__DIRECTIONS FOR THIS TASK__:
Starting with the line that contains "black box [399,81,436,115]", reproduce each line through the end of the listing below, with no other output.

__EXCERPTED DATA__:
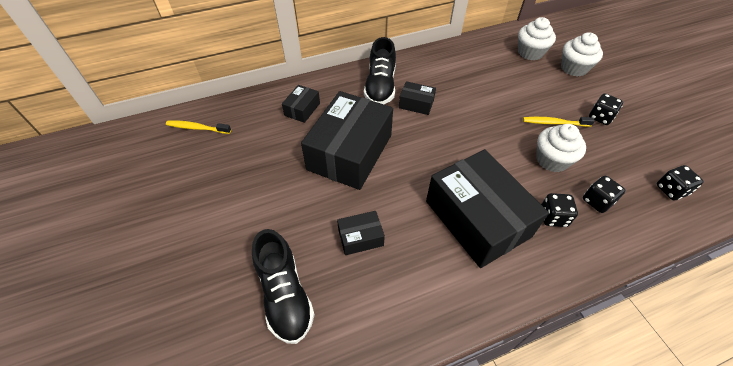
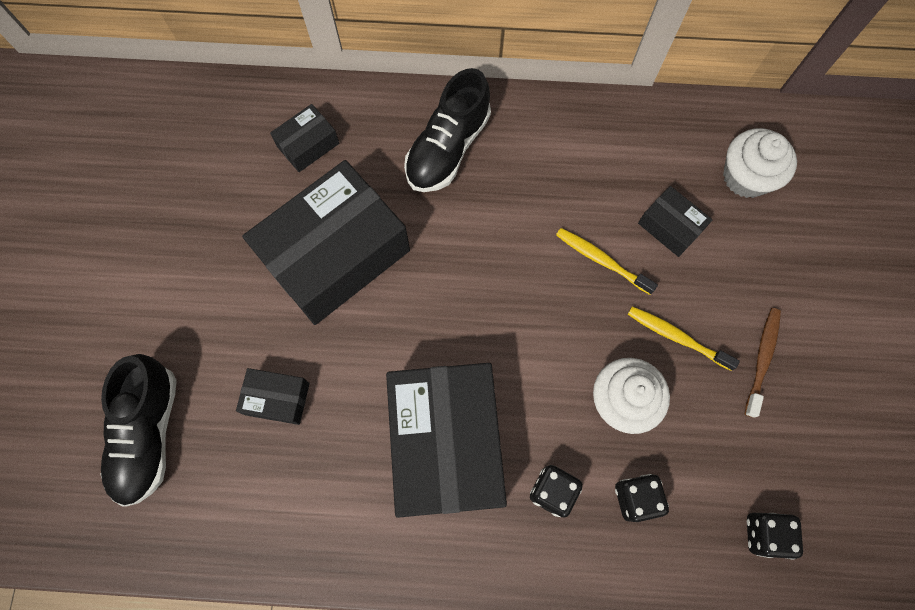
camera: 25 degrees right, 20 degrees up
yellow toothbrush [166,120,231,134] -> yellow toothbrush moved to [556,228,658,295]
black box [399,81,436,115] -> black box moved to [638,186,712,257]
white cupcake [561,32,603,76] -> none
black dice [589,93,623,125] -> brown toothbrush [745,308,781,418]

__RESPONSE BOX__:
black box [399,81,436,115] -> black box moved to [638,186,712,257]
white cupcake [561,32,603,76] -> none
black dice [589,93,623,125] -> brown toothbrush [745,308,781,418]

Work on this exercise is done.